__Task brief__: A word-for-word copy of the entries is needed, and it should contain no images.

__Material for this task__:
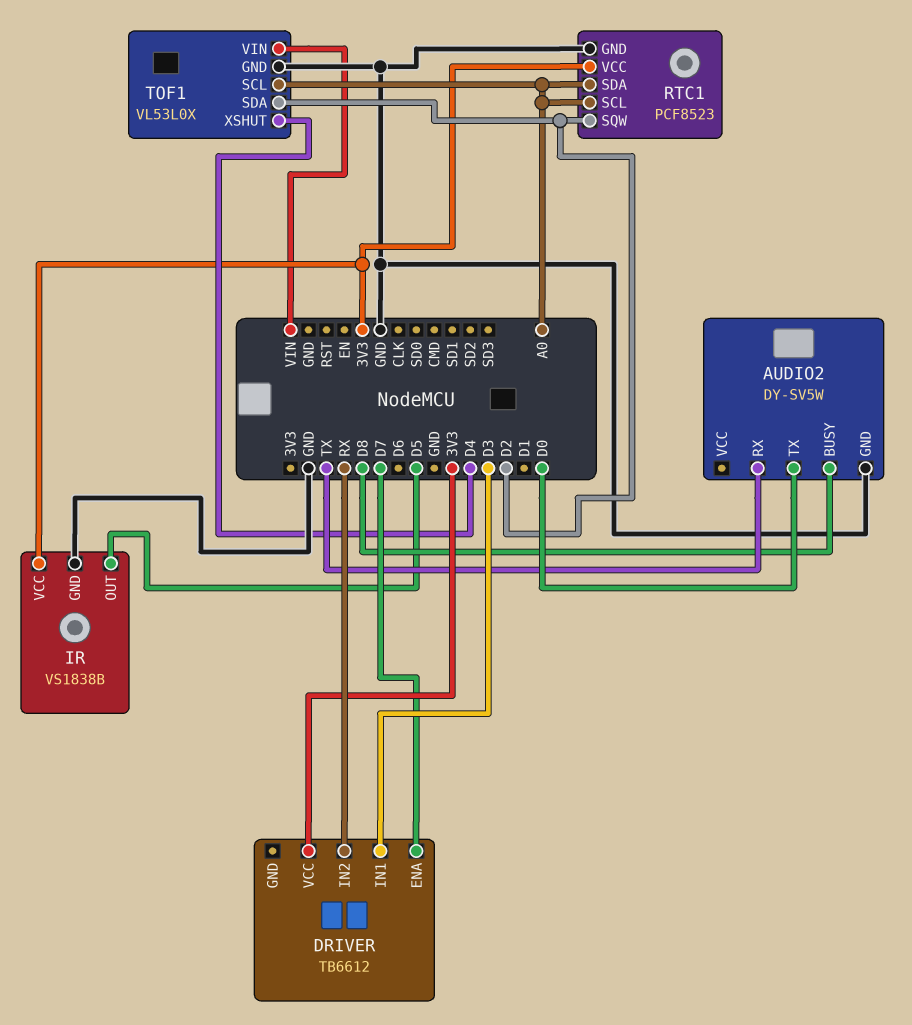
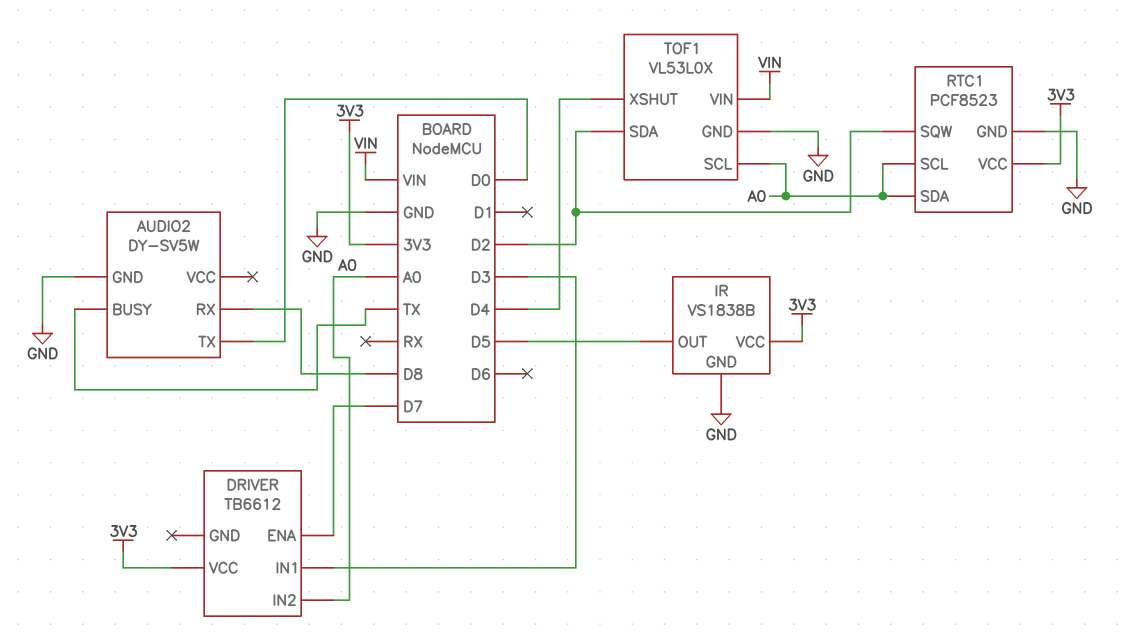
AUDIO2 pin BUSY: D8 -> TX
AUDIO2 pin RX: TX -> D8
DRIVER pin IN2: RX -> A0

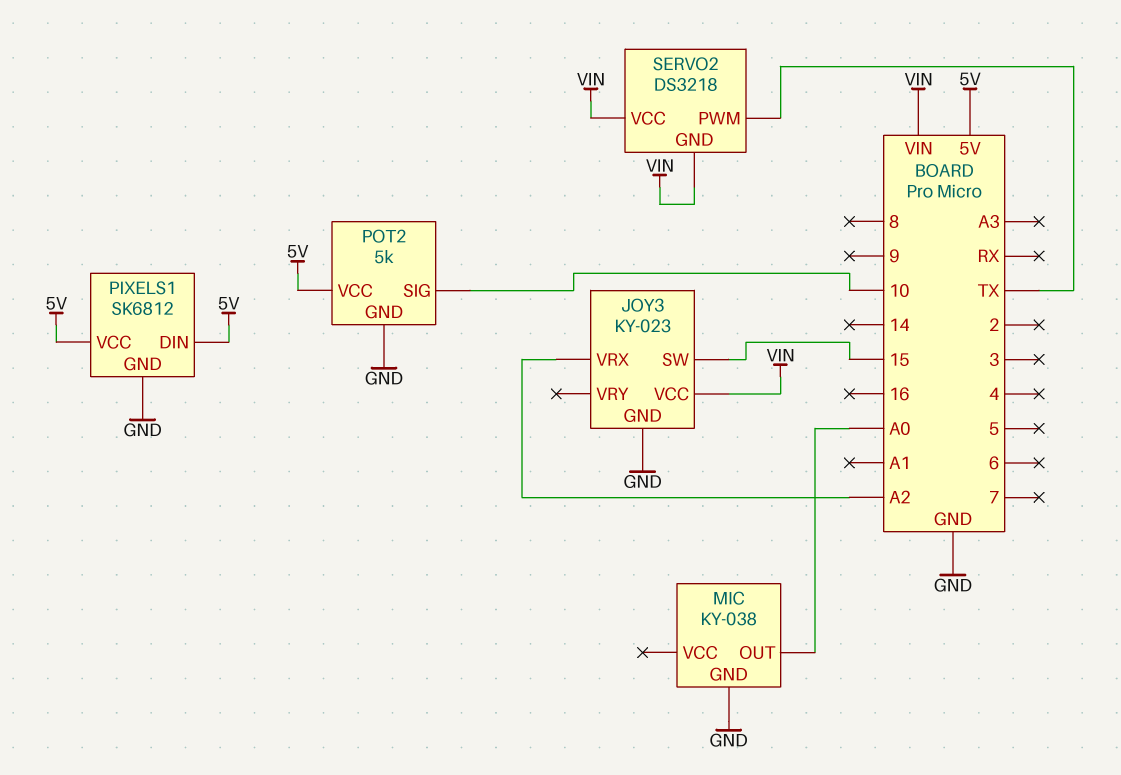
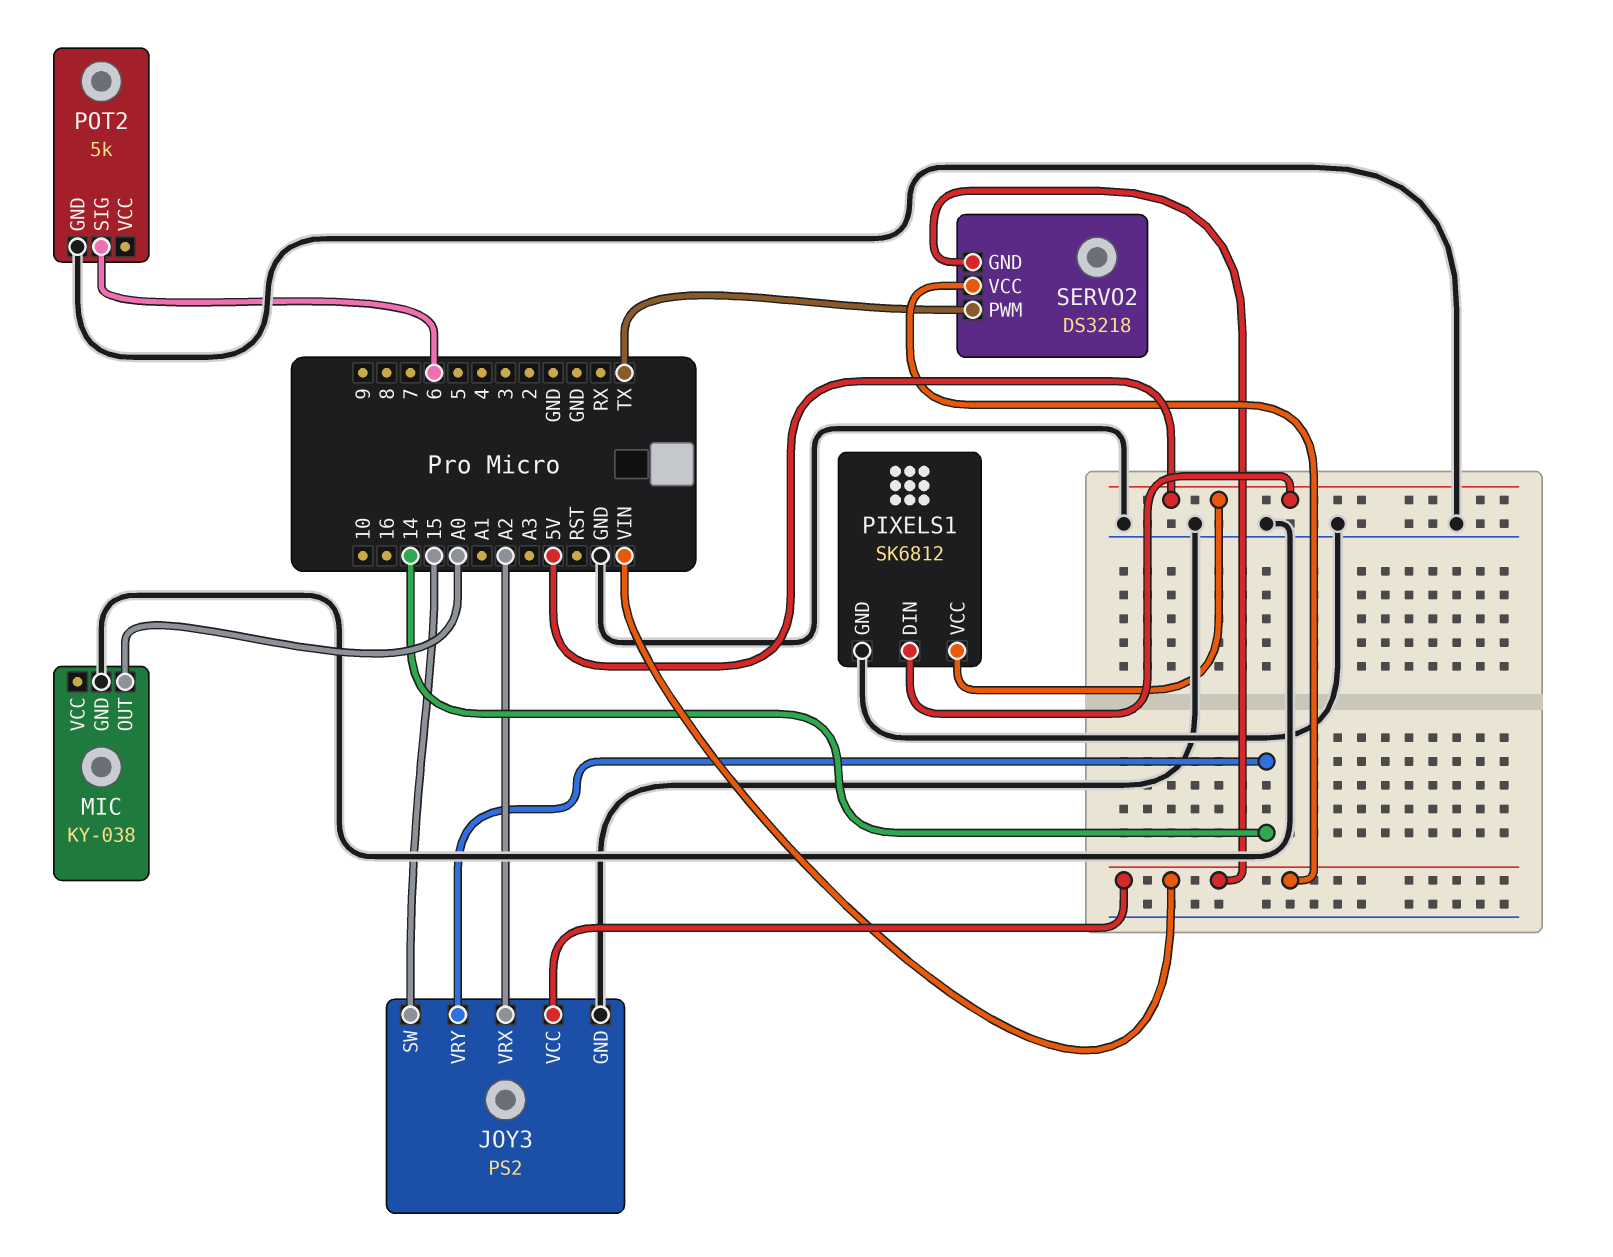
JOY3: KY-023 -> PS2
JOY3 pin VRY: none -> 14
POT2 pin SIG: 10 -> 6
POT2 pin VCC: 5V -> none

__Solution__:
AUDIO2 pin BUSY: D8 -> TX
AUDIO2 pin RX: TX -> D8
DRIVER pin IN2: RX -> A0

JOY3: KY-023 -> PS2
JOY3 pin VRY: none -> 14
POT2 pin SIG: 10 -> 6
POT2 pin VCC: 5V -> none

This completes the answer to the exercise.